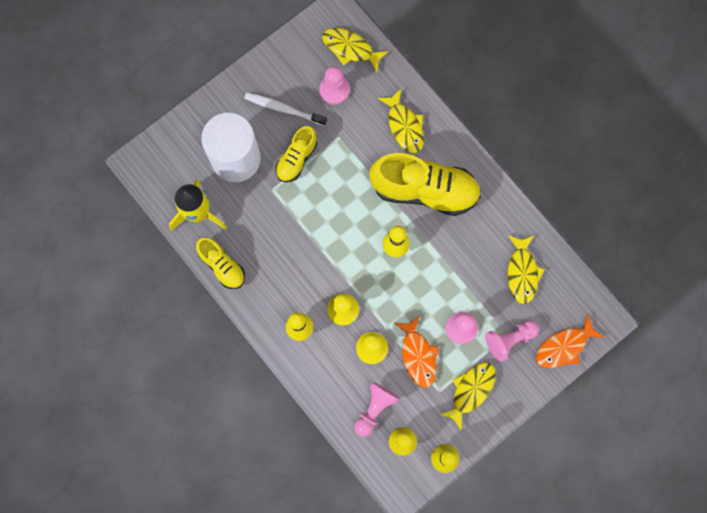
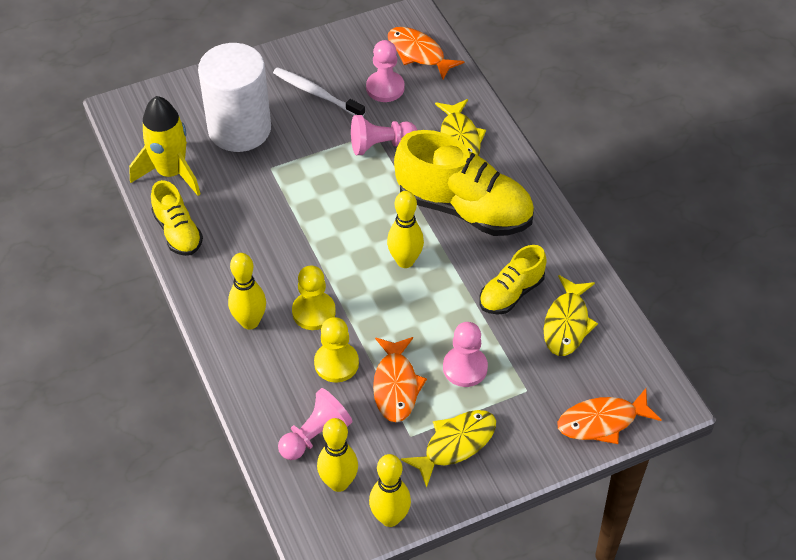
camera: 15 degrees right, 25 degrees down
yellow shoe [276,126,317,182] -> yellow shoe moved to [479,245,547,315]
yellow fish [322,28,389,72] -> orange fish [388,27,464,80]
pink pawn [485,320,539,362] -> pink pawn moved to [351,115,417,155]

Exercise details:
Copy out every line of the data where the word "moved" occurs.

Completed task:
yellow shoe [276,126,317,182] -> yellow shoe moved to [479,245,547,315]
pink pawn [485,320,539,362] -> pink pawn moved to [351,115,417,155]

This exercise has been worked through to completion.